## DIRECTIVE
Pull out each line in the rows below that contains the string "kern", treating uppercase and lowercase as different.

## INPUT MATERIAL
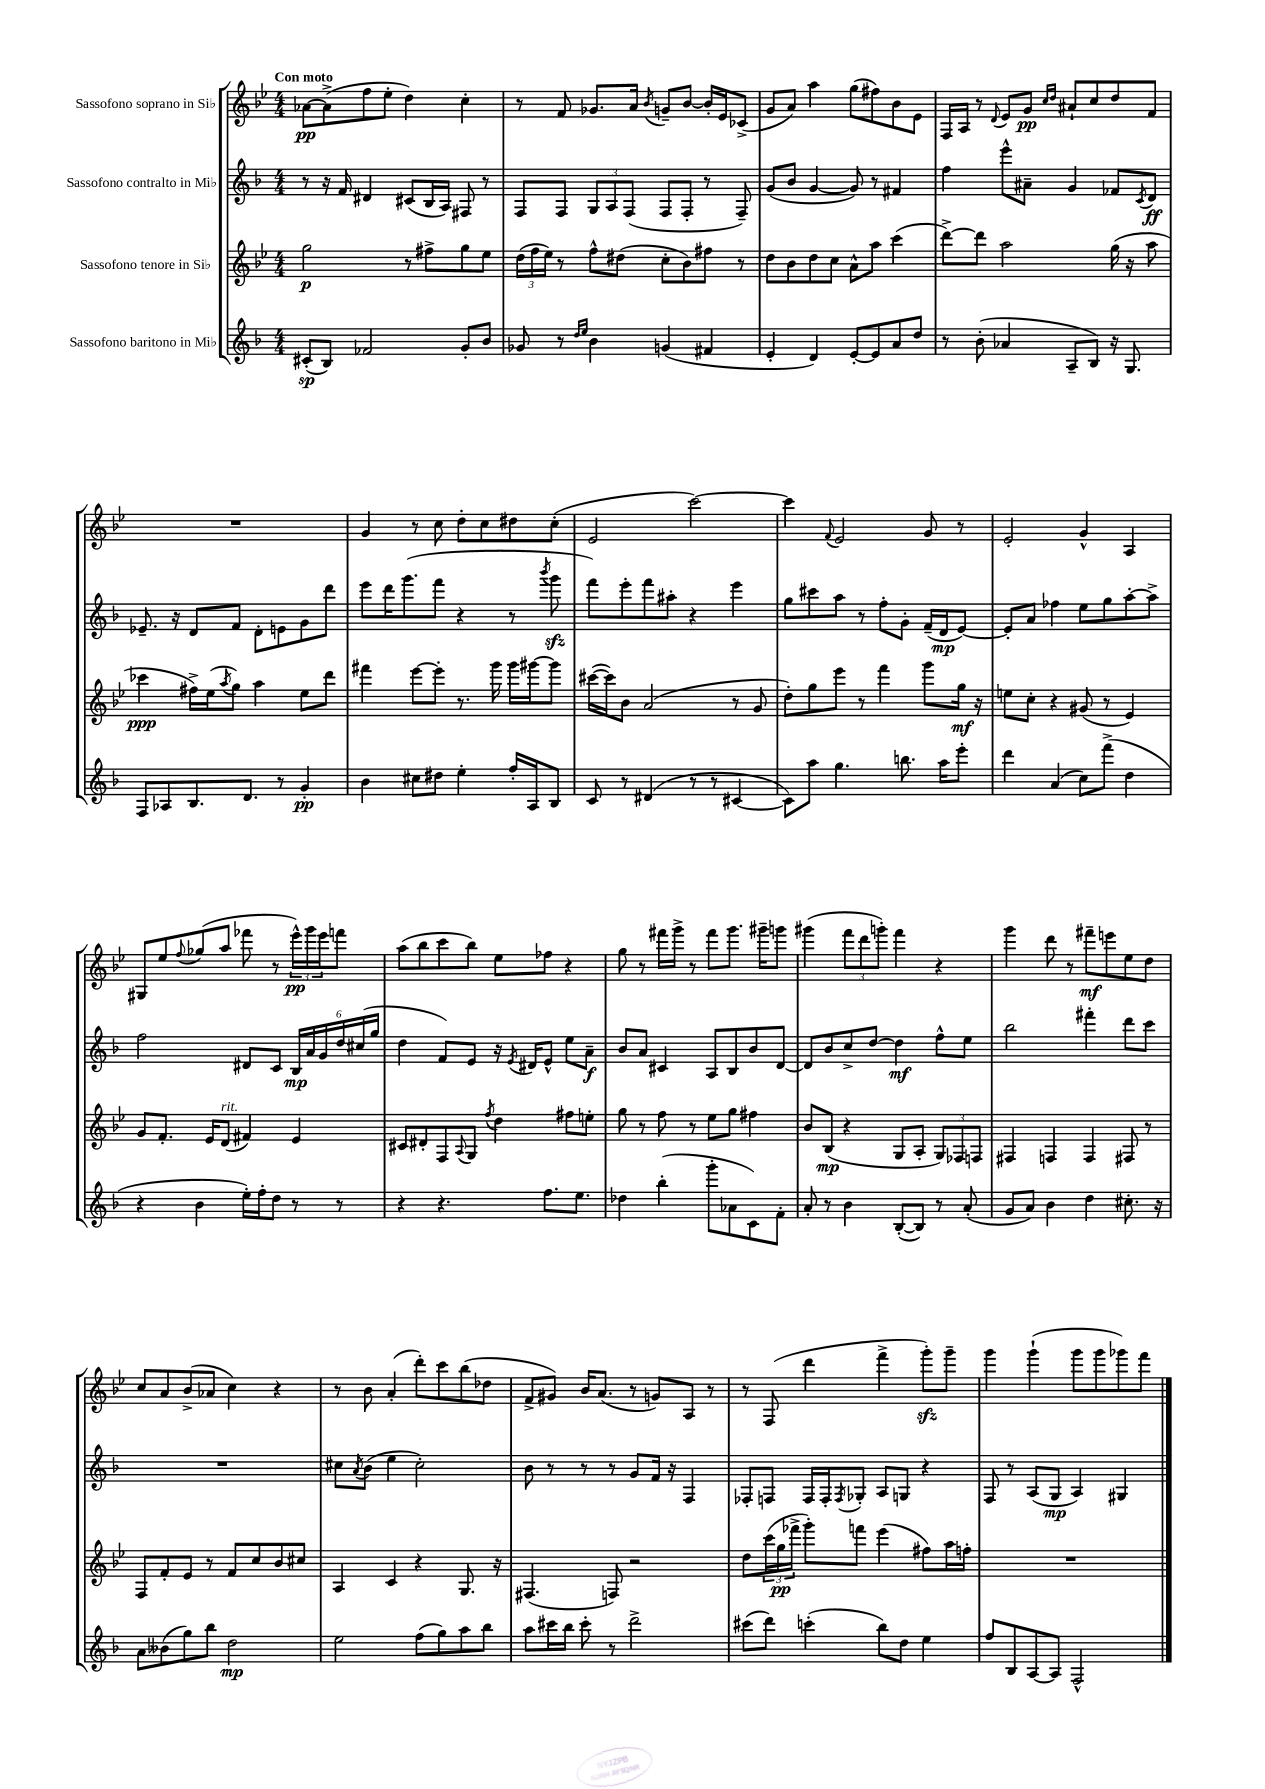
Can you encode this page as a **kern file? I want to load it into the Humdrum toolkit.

**kern	**kern	**kern	**kern
*staff4	*staff3	*staff2	*staff1
*clefG2	*clefG2	*clefG2	*clefG2
*k[b-]	*k[b-e-]	*k[b-]	*k[b-e-]
*M4/4	*M4/4	*M4/4	*M4/4
(8c#'	2gg	8r	[8a-
8B-)	.	16r	(8a-^]
.	.	16f	.
2f-	.	4d#	8ff
.	.	.	8ee-'
.	8r	(8c#	4dd)
.	8ff#^	16B-	.
.	.	16A)	.
8g'	8gg	8F#	4cc'
8b-	8ee-	8r	.
=	=	=	=
8g-	(24dd	8F	8r
.	24ff	.	.
.	24ee-)	.	.
8r	8r	8F	8f
16qqdd	.	.	.
16qqee	.	.	.
4b-	8ff^^	12G	8.g-
.	.	12A	.
.	(8dd#	.	.
.	.	(12F	.
.	.	.	16a
.	.	.	8qb-
(4g	8cc'	8F	8g~
.	8b-)	8F'	[8b-
4f#	8ff#	8r	16b-']
.	.	.	16e-
.	8r	8F~)	(8c-^
=	=	=	=
4e'	8dd	(8g	8g
.	8b-	8b-	8a)
4d)	8dd	[4g	4aa
.	8cc	.	.
[8e'	8a^^	8g])	(8gg
8e]	8aa	8r	8ff#)
8a	(4ccc	4f#	8b-
8dd	.	.	8e-
=	=	=	=
8r	[8ddd^)	4ff	16F
.	.	.	16A
(8b-'	8ddd]	.	8r
.	.	.	8qqd
4a-	2aa	8eee^^	8e-
.	.	8a#~	8g
.	.	.	16qqcc
.	.	.	16qqdd
8A~	.	4g	8a#`
8B-)	.	.	8cc
16r	(16gg	8f-	8dd
8.G	16r	.	.
.	.	8qc	.
.	8aa	8d	8f
=	=	=	=
8F	4ccc-	8.e-~	1r
8A-	.	.	.
.	.	16r	.
8.B-	16ff#^)	8d	.
.	(16ee-	.	.
.	8qaa	.	.
.	8gg)	8f	.
8.d	.	.	.
.	4aa	8d'	.
8r	.	8e	.
4g'	8ee-	8g	.
.	8ddd	8ddd	.
=	=	=	=
4b-	4fff#	8eee	4g
.	.	16ddd	.
.	.	(8.ggg	.
8cc#	[8eee-	.	8r
8dd#	8eee-']	8fff	8cc
4ee'	8.r	4r	8dd'
.	.	.	8cc
.	16ggg	.	.
16ff'	16ggg	8r	8dd#
16A	[16ggg#	.	.
.	.	8qbbb-	.
8B-	8ggg#]	8ggg	(8cc'
=	=	=	=
8c	([16ccc#	8fff)	2e-
.	16ccc#])	.	.
8r	8b-	8eee'	.
(4d#	(2a	8fff	.
.	.	8aa#'	.
8r	.	4r	[2ccc)
8r	.	.	.
[4c#	8r	4eee	.
.	8g	.	.
=	=	=	=
8c#])	8dd')	8gg	4ccc]
8aa	8gg	8ccc#	.
.	.	.	8qqf
4.gg	8eee-	8aa	2e-
.	8r	8r	.
.	4fff	8ff'	.
8.bb	.	8g'	.
.	8ggg	(16f~	8g
16aa	.	16d	.
8eee'	16gg	[8e)	8r
.	16r	.	.
=	=	=	=
4ddd	8ee	8e']	2e-'
.	8cc'	8a	.
(4a	4r	4ff-	.
8cc)	(8g#	8ee	4g^^
(8fff^	8r	8gg	.
4dd	4e-)	[8aa'	4A
.	.	8aa^]	.
=	=	=	=
4r	8g	2ff	8G#
.	8.f'	.	8ee-
.	.	.	8qqff
4b-	.	.	(8gg-
.	16e-	.	.
.	(8d	.	8aa
16ee')	4f#)	8d#	8fff-
16ff'	.	.	.
8dd	.	8c	8r
8r	4e-	24B-	24eee-^^)
.	.	24a	24ggg
.	.	24g	24eee-
8r	.	24dd	8fff
.	.	(24cc#	.
.	.	24gg	.
=	=	=	=
4r	8c#	4dd	(8aa
.	8d#'	.	8bb-
4.r	8F	8f)	8ccc
.	8qqA	.	.
.	8G	8e	8bb-)
.	8qff	.	.
.	4dd	16r	8ee-
.	.	8qe	.
.	.	16d#	.
8.ff	.	8e^^	8ff-
.	8ff#	8ee	4r
8.ee	.	.	.
.	8ee'	8a~	.
=	=	=	=
4dd-	8gg	8b-	8gg
.	8r	8a	8r
(4bb-'	8ff	4c#	16fff#
.	.	.	16ggg^
.	8r	.	8r
8ggg'	8ee-	8A	8fff#
8a-	8gg	8B-	8.ggg
8c)	4ff#	8b-	.
.	.	.	16ggg#~
8f'	.	[8d	8ggg
=	=	=	=
8a'	8b-	8d]	(4ggg#
8r	(8B-	8b-	.
4b-	4r	8cc^	12fff
.	.	.	12ddd
.	.	[8dd	.
.	.	.	12ggg')
([8B-'	8G	4dd]	4fff
8B-])	8A'	.	.
8r	12G)	8ff^^	4r
.	12F-	.	.
(8a'	.	8ee	.
.	12F	.	.
=	=	=	=
8g	4F#	2bb-	4ggg
8a)	.	.	.
4b-	4F	.	8ddd
.	.	.	8r
4dd	4F	4fff#'	8fff#~
.	.	.	8eee
8.cc#'	8F#	8ddd	8ee-
.	8r	8ccc	8dd
16r	.	.	.
=	=	=	=
8a	8F	1r	8cc
(8b--	8f'	.	8a
8gg)	8e-	.	(8b-^
8bb-	8r	.	8a-
2dd	8f	.	4cc)
.	8cc	.	.
.	8b-	.	4r
.	8cc#	.	.
=	=	=	=
2ee	4A	8cc#	8r
.	.	8qa	.
.	.	(8b-	8b-
.	4c	4ee	(4a'
(8ff	4r	2cc#')	8ddd')
8gg)	.	.	8ccc
8aa	8.G	.	(8bb-
8bb-	.	.	8dd-
.	16r	.	.
=	=	=	=
8aa	(4.F#	8b-	8f^
16ccc#	.	8r	8g#)
16bb-	.	.	.
8ccc#'	.	8r	16b-
.	.	.	(8.a
8r	8F)	8r	.
2ddd^	2r	8g	8r
.	.	16f	8g)
.	.	16r	.
.	.	4F	8A
.	.	.	8r
=	=	=	=
(8ccc#	8dd	8F-'	8r
8ddd)	(24ccc	8F	(8F
.	24gg	.	.
.	24fff-^	.	.
(4ccc'	8ggg')	16F	4ddd
.	.	16F'	.
.	.	8qF	.
.	8fff	8G-'	.
8bb-)	(4eee-	8A	4fff^
8dd	.	8G	.
4ee	8ff#)	4r	8ggg')
.	16aa	.	8ggg~
.	16ff'	.	.
=	=	=	=
8ff	1r	8F	4ggg
8B-	.	8r	.
[8A	.	(8A	(4ggg`
8A]	.	8G	.
2F^^	.	4A)	8ggg
.	.	.	8ggg
.	.	4G#	8ggg-)
.	.	.	8fff
==	==	==	==
*-	*-	*-	*-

## FULL SOLUTION
Can you encode this page as a **kern file? I want to load it into the Humdrum toolkit.
**kern	**kern	**kern	**kern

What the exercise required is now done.